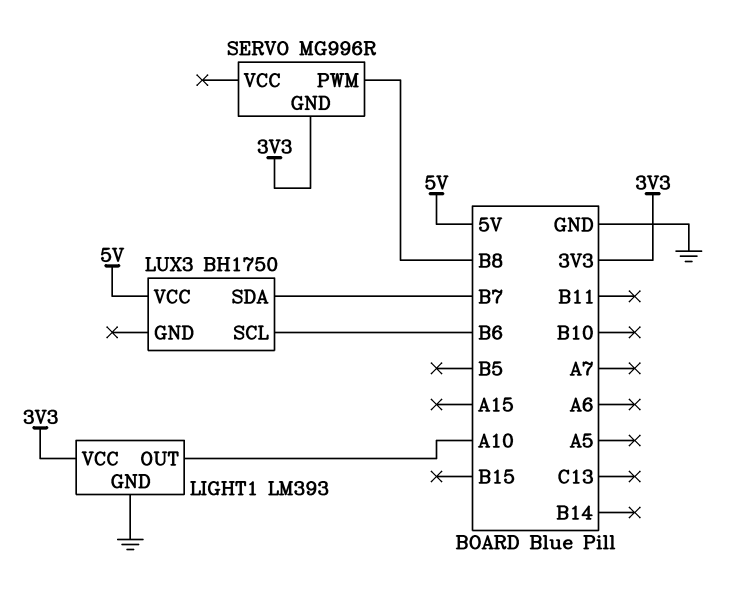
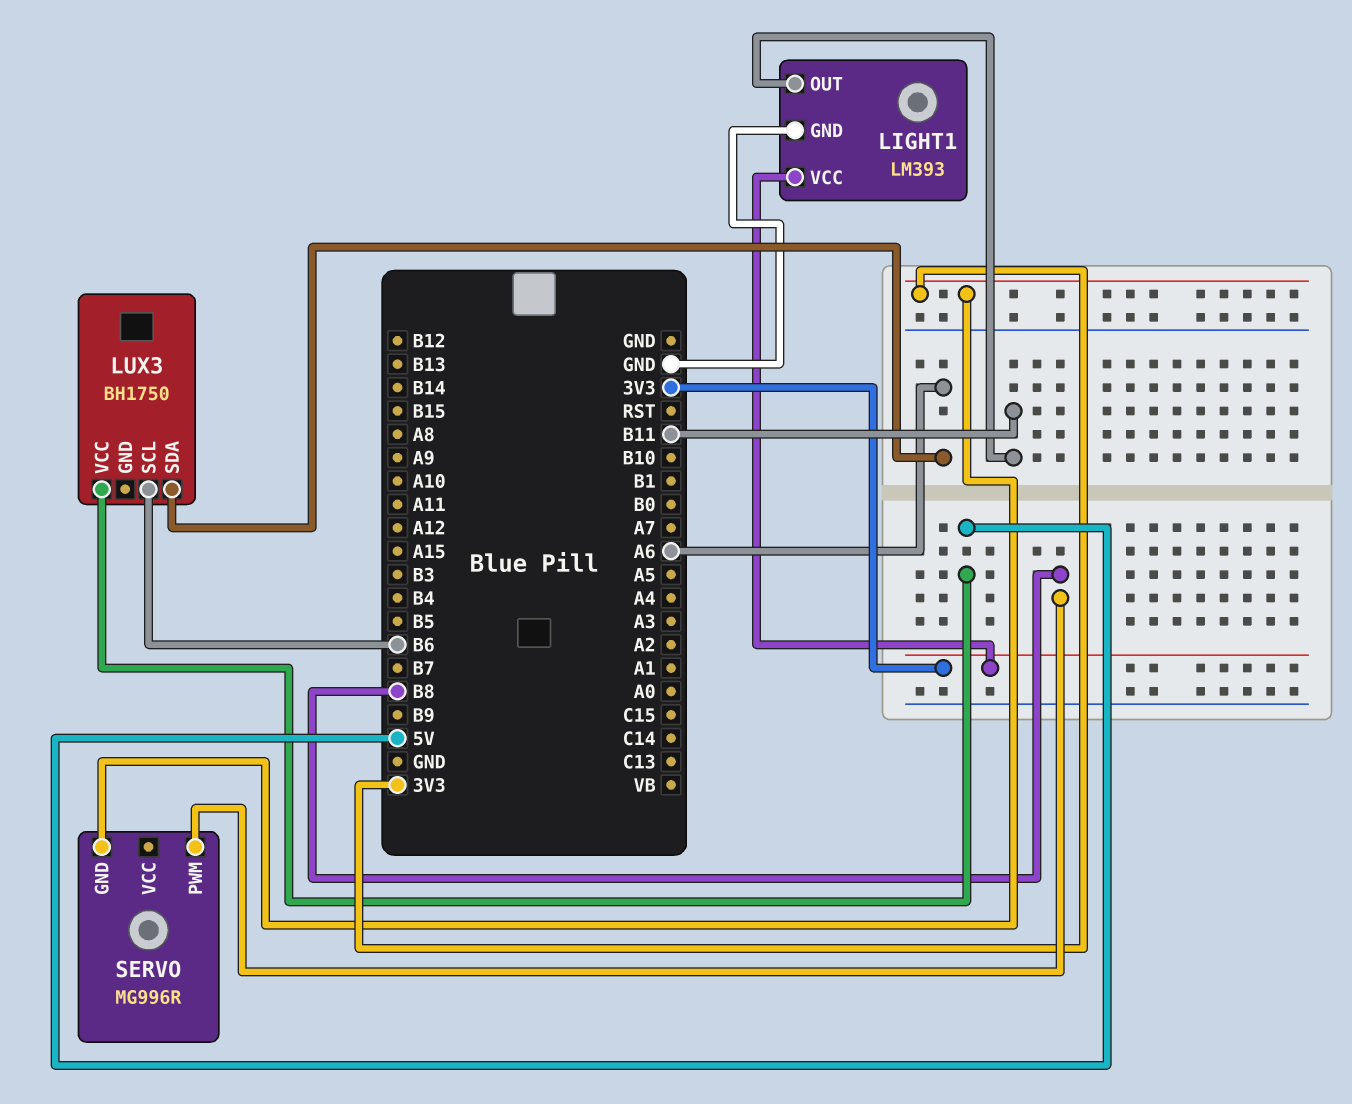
LIGHT1 pin OUT: A10 -> B11
LUX3 pin SDA: B7 -> A6

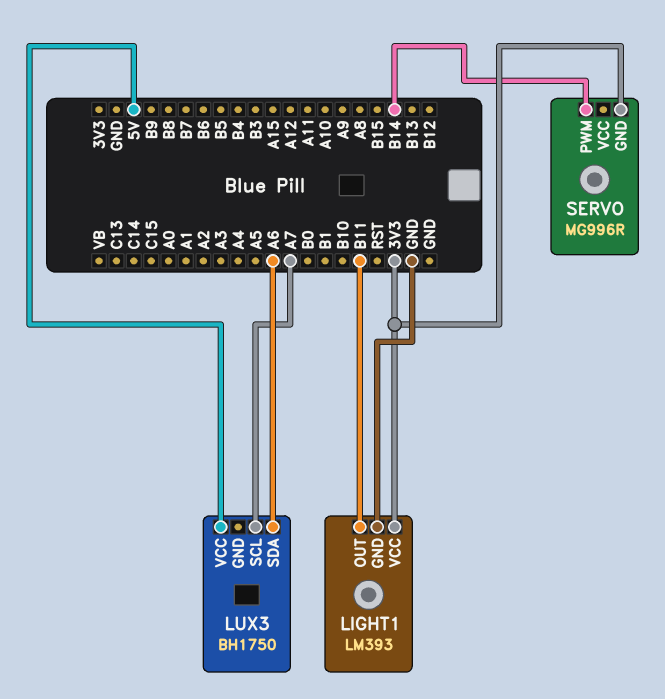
LUX3 pin SCL: B6 -> A7
SERVO pin PWM: B8 -> B14

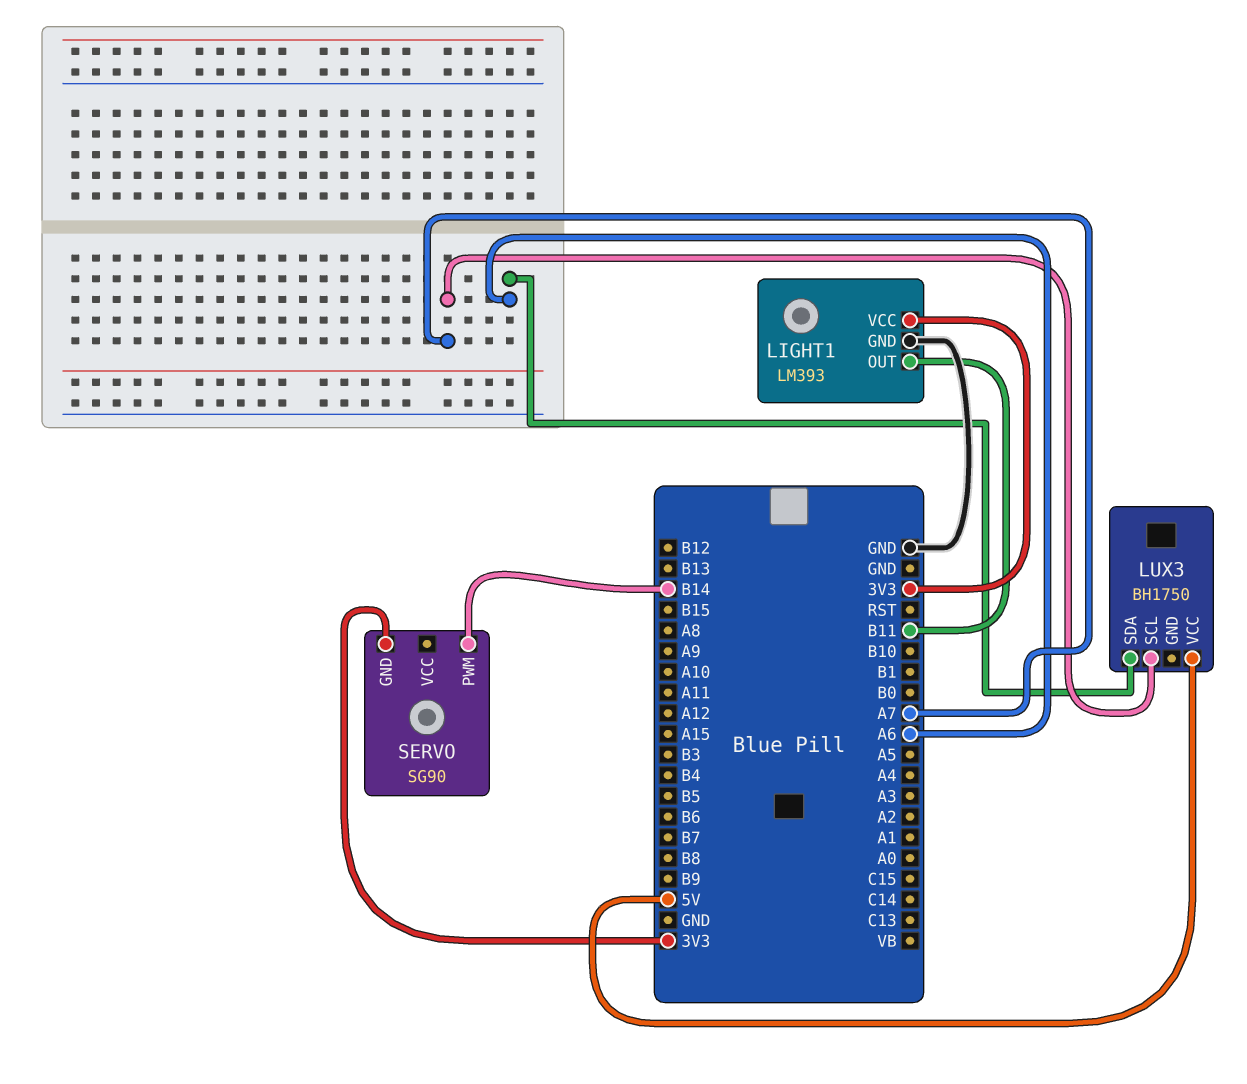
SERVO: MG996R -> SG90

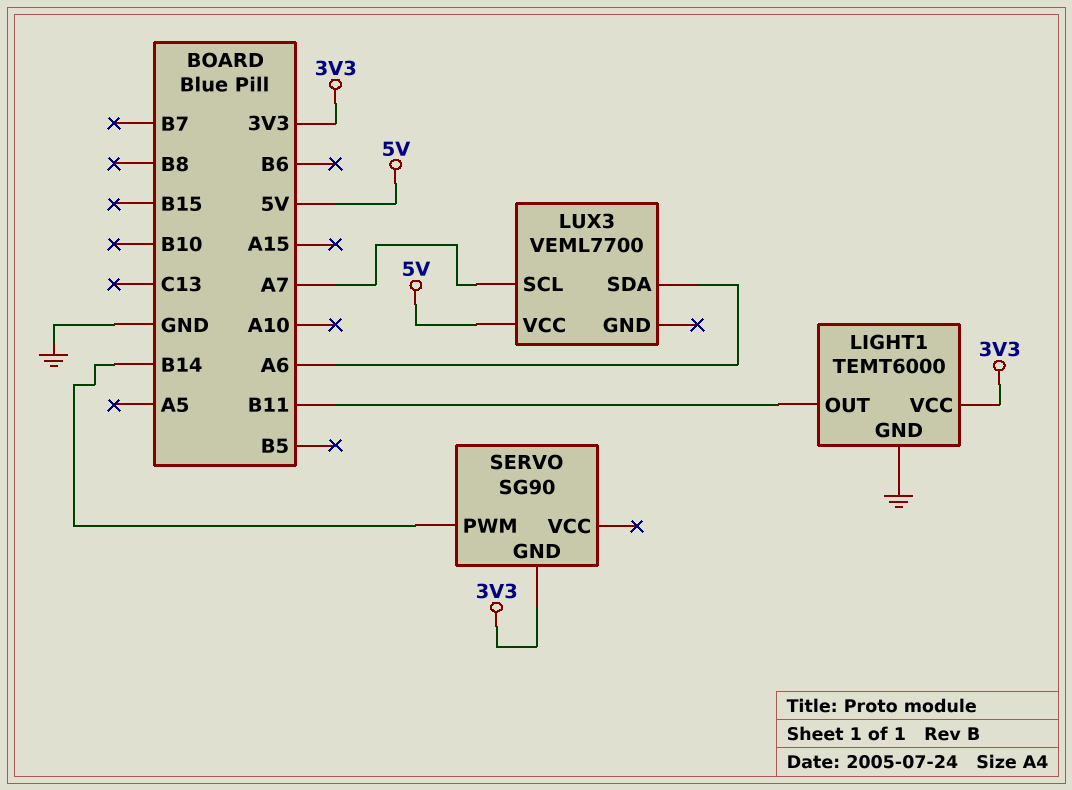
LIGHT1: LM393 -> TEMT6000
LUX3: BH1750 -> VEML7700

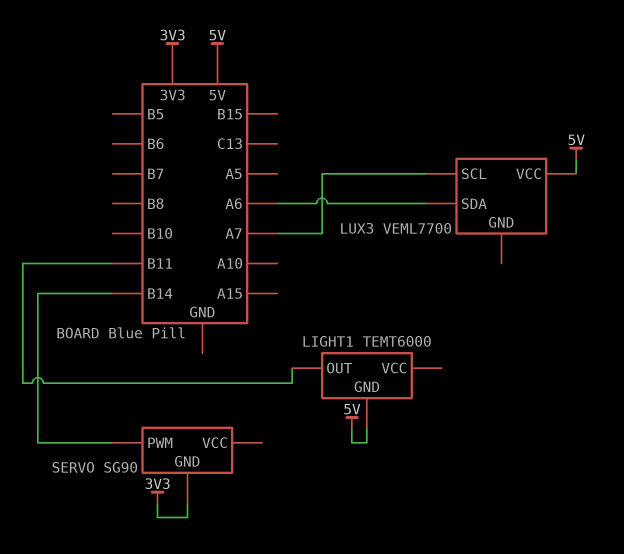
LIGHT1 pin GND: GND -> 5V
LIGHT1 pin VCC: 3V3 -> none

* _What to do_
For each line above that holds the string "SERVO", provide a copy of that line.

* _Problem solution_
SERVO pin PWM: B8 -> B14
SERVO: MG996R -> SG90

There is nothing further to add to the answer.